The task:
Search the records for the string "traffic", then copy each line where it appears.

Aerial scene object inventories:
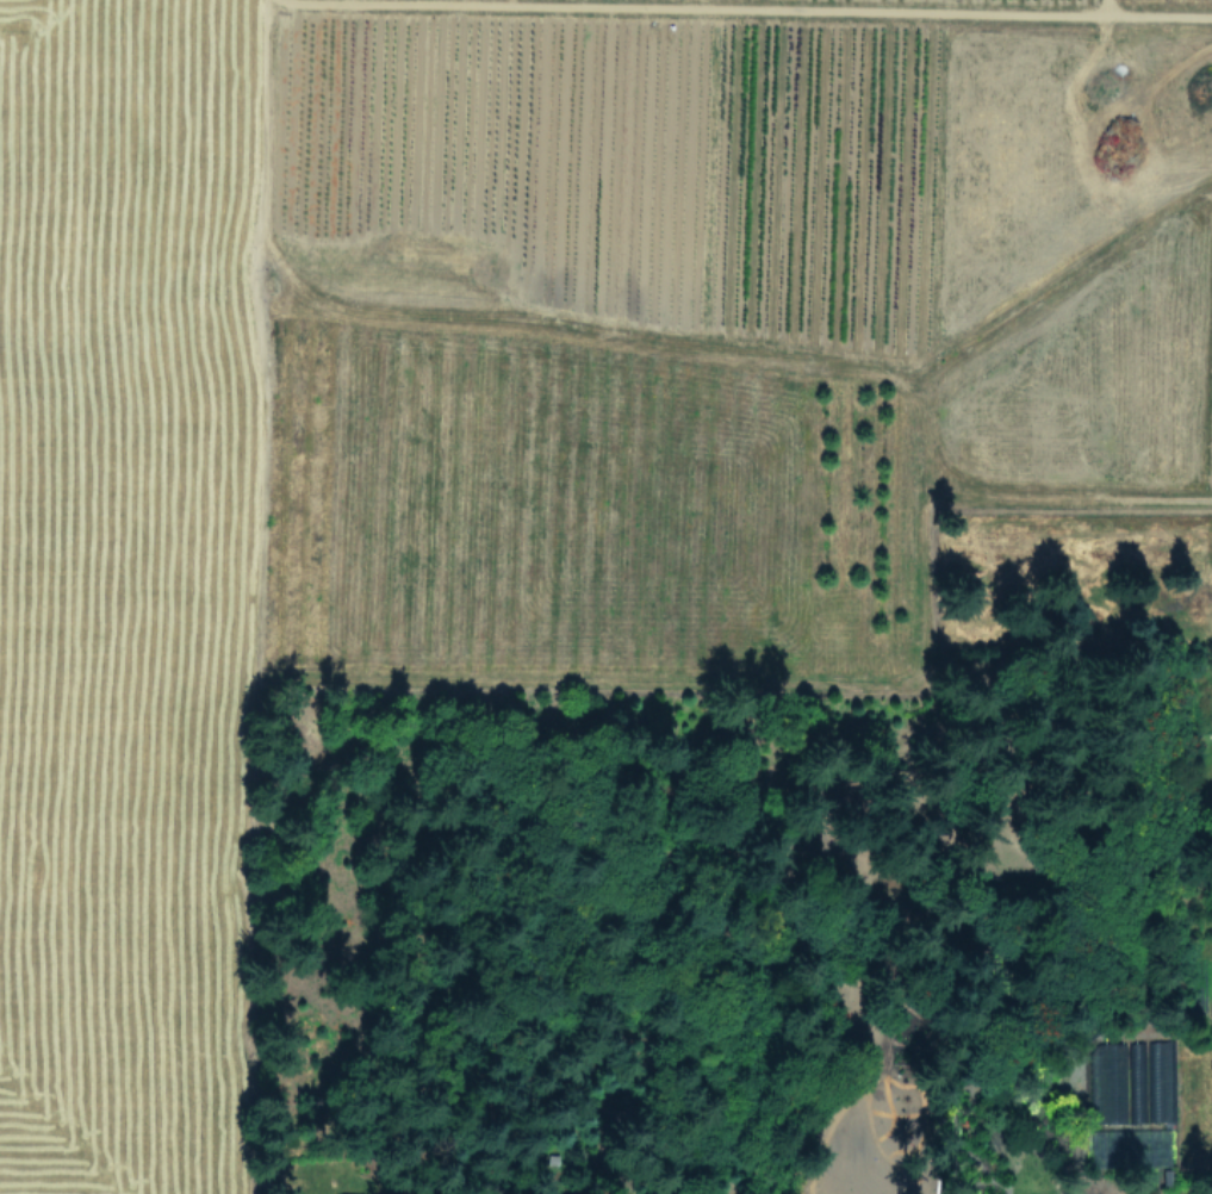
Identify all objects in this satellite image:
crop: (531, 395)
building: (1159, 1080)
building: (1135, 1081)
building: (1109, 1082)
building: (360, 1193)

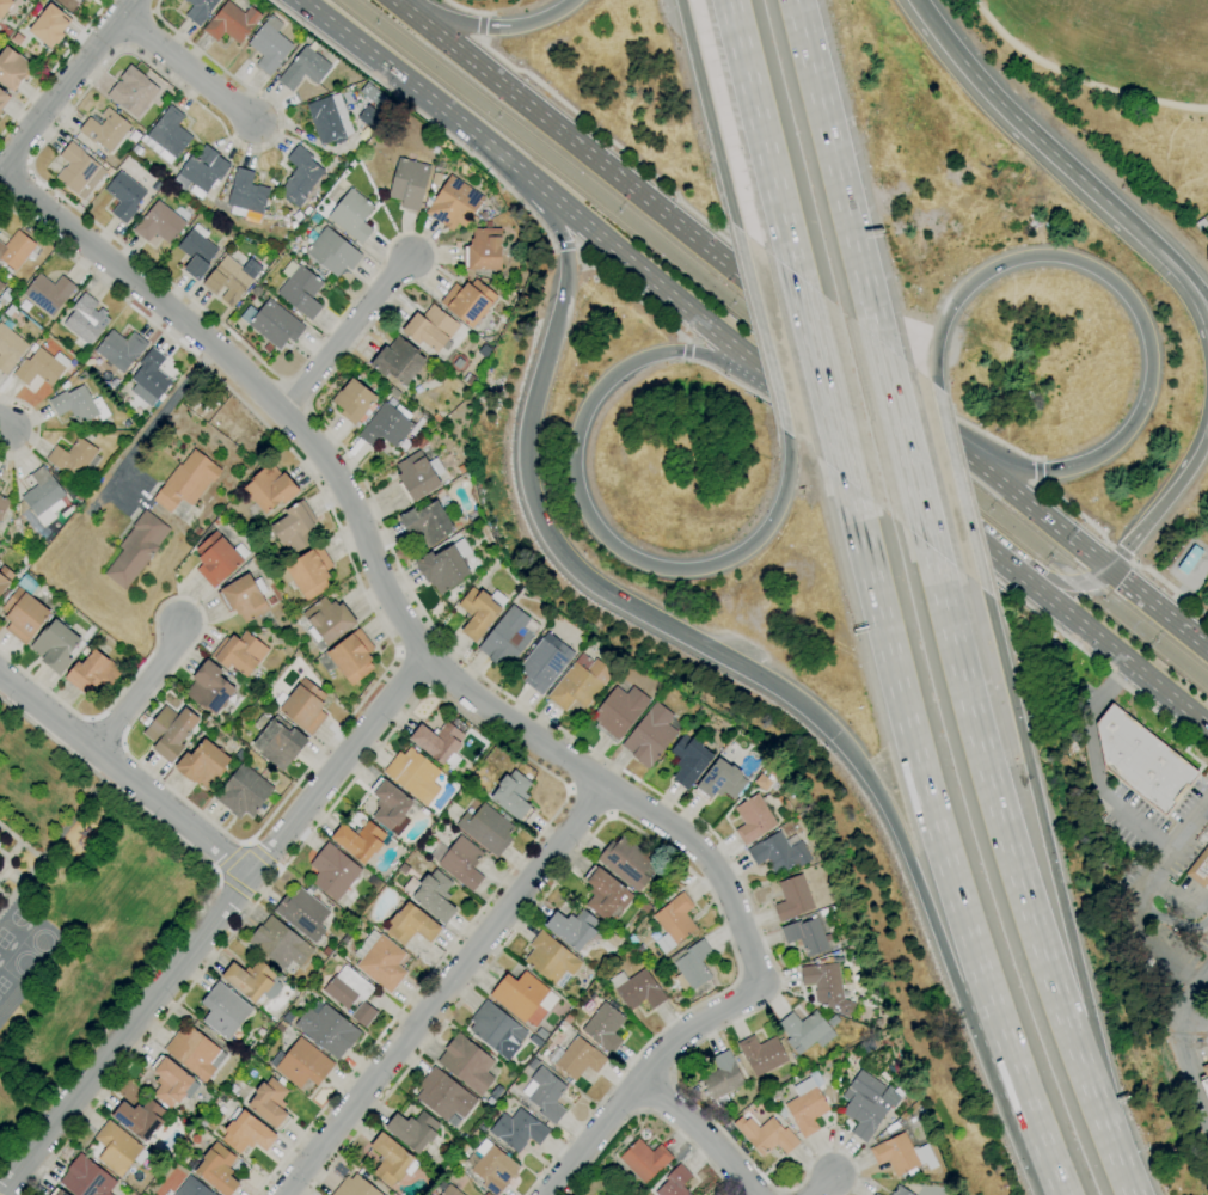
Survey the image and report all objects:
building: (85, 1)
building: (4, 5)
road: (469, 8)
road: (151, 10)
building: (199, 10)
road: (482, 14)
building: (231, 23)
building: (47, 25)
road: (481, 26)
road: (489, 26)
road: (136, 27)
road: (934, 36)
road: (479, 37)
building: (14, 38)
building: (269, 46)
road: (123, 47)
road: (53, 67)
road: (186, 68)
building: (12, 69)
building: (304, 69)
road: (1079, 77)
road: (533, 80)
road: (66, 82)
park: (1122, 82)
building: (132, 91)
building: (3, 99)
building: (0, 112)
road: (708, 114)
road: (421, 115)
building: (369, 118)
building: (326, 121)
building: (105, 130)
building: (169, 133)
road: (766, 139)
road: (1042, 151)
road: (27, 167)
building: (203, 169)
building: (78, 172)
road: (839, 173)
building: (299, 176)
building: (435, 179)
building: (408, 183)
road: (12, 184)
building: (247, 193)
building: (124, 196)
building: (453, 204)
building: (352, 215)
building: (159, 224)
building: (1200, 224)
road: (588, 225)
road: (563, 246)
building: (15, 250)
building: (483, 250)
building: (332, 252)
building: (196, 254)
road: (1173, 258)
road: (773, 276)
building: (232, 278)
building: (1, 282)
road: (1176, 282)
road: (751, 283)
building: (1, 286)
building: (301, 292)
building: (48, 293)
road: (629, 295)
building: (5, 296)
building: (468, 301)
road: (1135, 310)
building: (86, 320)
road: (215, 321)
building: (275, 324)
building: (430, 328)
road: (763, 332)
railway: (784, 333)
road: (345, 337)
railway: (775, 343)
building: (9, 349)
building: (119, 350)
road: (687, 350)
building: (398, 362)
building: (39, 368)
building: (151, 374)
road: (825, 384)
building: (353, 401)
building: (78, 405)
road: (159, 415)
building: (387, 426)
road: (1, 428)
road: (37, 429)
road: (998, 441)
road: (907, 450)
building: (72, 457)
road: (1038, 460)
road: (1038, 471)
building: (418, 476)
building: (186, 482)
road: (903, 482)
road: (1037, 483)
building: (270, 488)
building: (42, 492)
road: (963, 492)
road: (1163, 498)
road: (580, 502)
building: (3, 504)
road: (1074, 511)
building: (425, 525)
building: (294, 528)
road: (969, 534)
road: (945, 541)
building: (136, 549)
road: (1121, 553)
building: (216, 559)
building: (1189, 560)
building: (444, 566)
traffic signals: (1107, 568)
building: (310, 573)
building: (5, 578)
road: (1056, 584)
road: (1169, 586)
building: (243, 599)
building: (270, 601)
road: (1157, 609)
building: (477, 613)
building: (23, 615)
building: (296, 615)
building: (328, 620)
building: (506, 639)
road: (1106, 644)
building: (55, 646)
road: (399, 652)
building: (239, 653)
building: (352, 657)
building: (544, 663)
road: (724, 663)
road: (414, 669)
building: (92, 674)
building: (579, 683)
building: (208, 688)
road: (427, 688)
road: (139, 689)
road: (479, 700)
road: (444, 701)
building: (304, 707)
building: (618, 712)
building: (169, 731)
building: (650, 736)
traffic signals: (834, 736)
building: (439, 740)
building: (279, 743)
road: (319, 754)
building: (689, 760)
building: (1141, 761)
building: (202, 764)
road: (1097, 765)
road: (125, 774)
building: (414, 775)
building: (471, 781)
building: (719, 781)
road: (644, 784)
road: (569, 789)
building: (243, 793)
building: (513, 795)
road: (591, 799)
building: (388, 805)
road: (609, 813)
building: (752, 819)
road: (626, 826)
building: (487, 829)
parking lot: (1156, 838)
building: (359, 841)
road: (244, 844)
road: (941, 846)
building: (778, 853)
road: (229, 861)
building: (626, 862)
building: (461, 863)
building: (402, 869)
building: (1199, 869)
building: (333, 871)
road: (1016, 873)
road: (218, 876)
road: (238, 889)
road: (1059, 889)
building: (604, 893)
road: (1140, 894)
building: (431, 895)
building: (666, 896)
building: (792, 898)
building: (644, 908)
road: (199, 910)
building: (823, 912)
building: (302, 913)
building: (675, 918)
road: (1172, 922)
road: (209, 925)
building: (411, 925)
building: (573, 928)
building: (654, 936)
building: (805, 936)
park: (3, 938)
building: (279, 944)
building: (550, 958)
building: (380, 961)
building: (691, 965)
parking lot: (1178, 965)
building: (658, 972)
building: (250, 979)
building: (826, 987)
building: (639, 991)
road: (442, 992)
building: (350, 994)
building: (519, 995)
road: (1191, 999)
building: (224, 1010)
building: (877, 1022)
building: (561, 1027)
building: (604, 1028)
building: (326, 1029)
building: (496, 1030)
building: (802, 1030)
building: (193, 1052)
building: (761, 1055)
building: (578, 1059)
building: (302, 1064)
building: (466, 1064)
building: (532, 1064)
road: (1192, 1071)
building: (721, 1077)
building: (1204, 1080)
building: (170, 1082)
building: (443, 1095)
building: (546, 1095)
building: (270, 1103)
building: (866, 1104)
building: (806, 1111)
road: (648, 1112)
building: (140, 1118)
road: (719, 1129)
building: (413, 1130)
building: (517, 1130)
building: (246, 1133)
building: (765, 1136)
road: (696, 1138)
building: (116, 1148)
building: (895, 1155)
building: (392, 1160)
building: (644, 1160)
building: (493, 1168)
building: (217, 1169)
park: (2, 1172)
building: (86, 1178)
building: (674, 1182)
road: (818, 1185)
building: (355, 1187)
building: (192, 1188)
road: (1127, 1189)
building: (450, 1191)
building: (899, 1191)
building: (58, 1192)
building: (875, 1194)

Solution for this task:
traffic signals: (1107, 568)
traffic signals: (834, 736)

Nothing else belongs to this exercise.